◆ Assignment
Exact copies of all the lines below are wanted, without a single picture.

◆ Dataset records
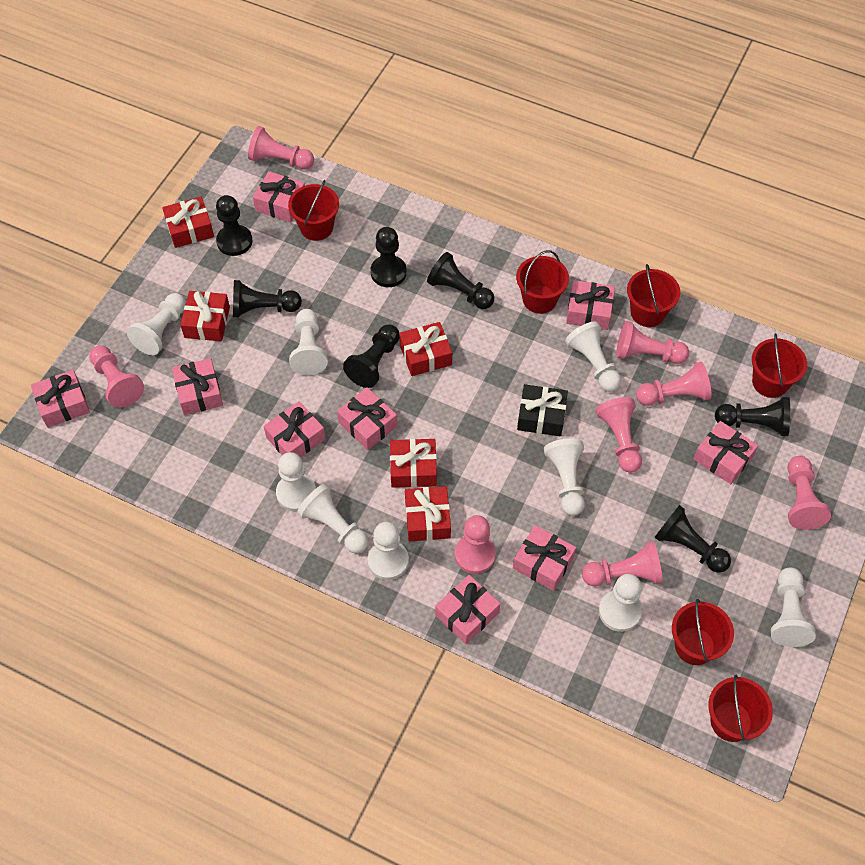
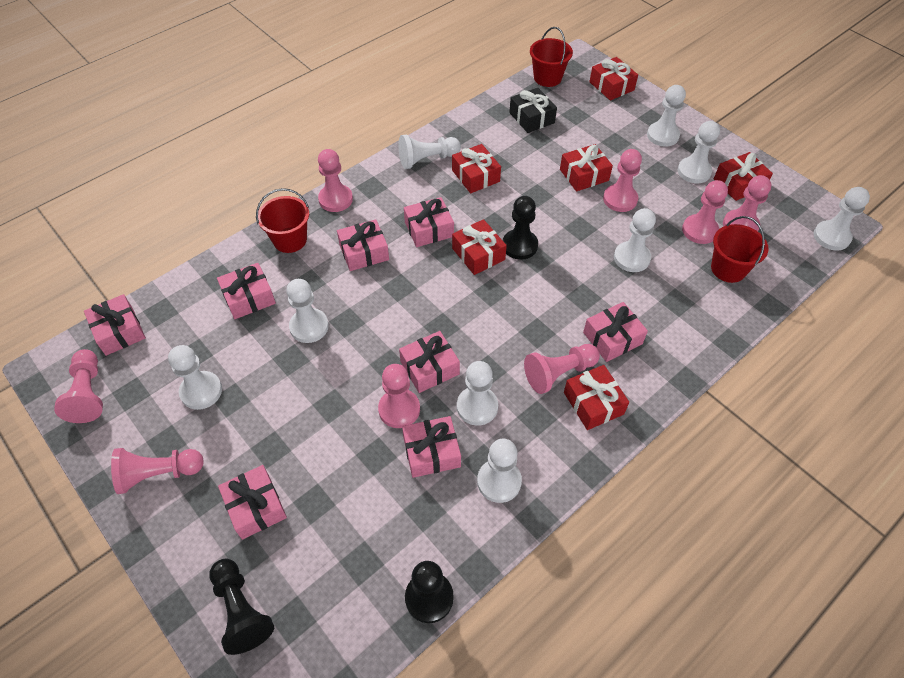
black pawn: 7 -> 3
pink gift: 9 -> 8
red bucket: 6 -> 3
red gift: 5 -> 6

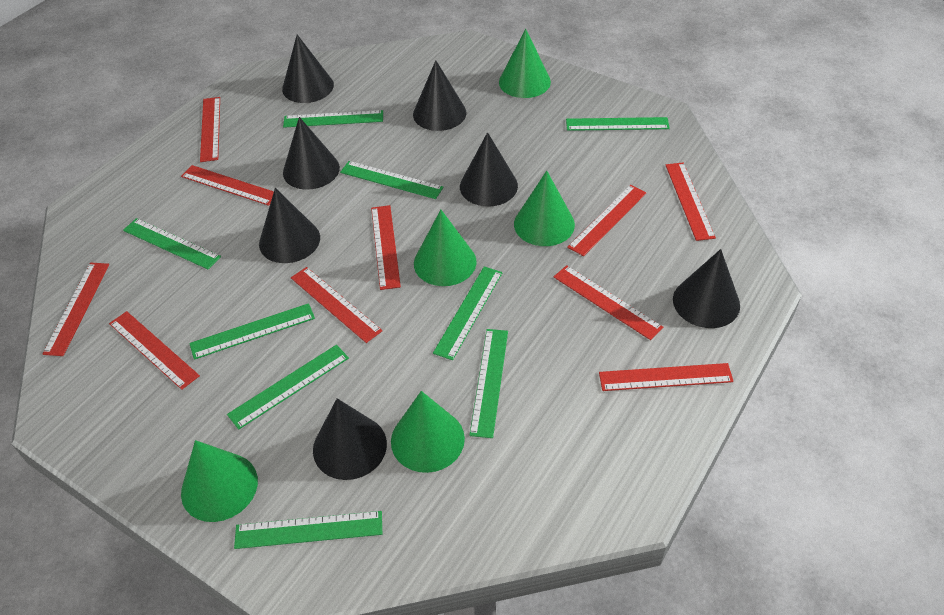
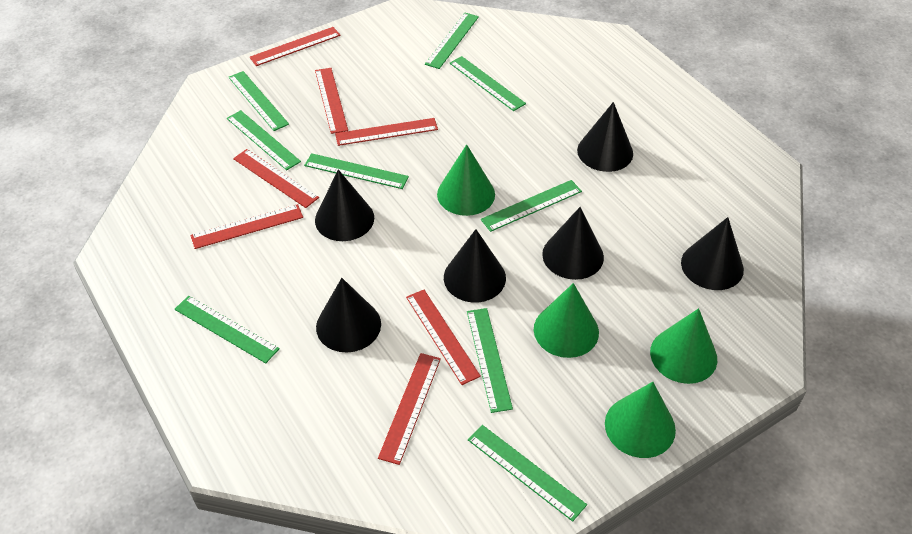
black cone: 7 -> 6
green cone: 5 -> 4
red ruler: 10 -> 7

◆ Written solution
black pawn: 7 -> 3
pink gift: 9 -> 8
red bucket: 6 -> 3
red gift: 5 -> 6

black cone: 7 -> 6
green cone: 5 -> 4
red ruler: 10 -> 7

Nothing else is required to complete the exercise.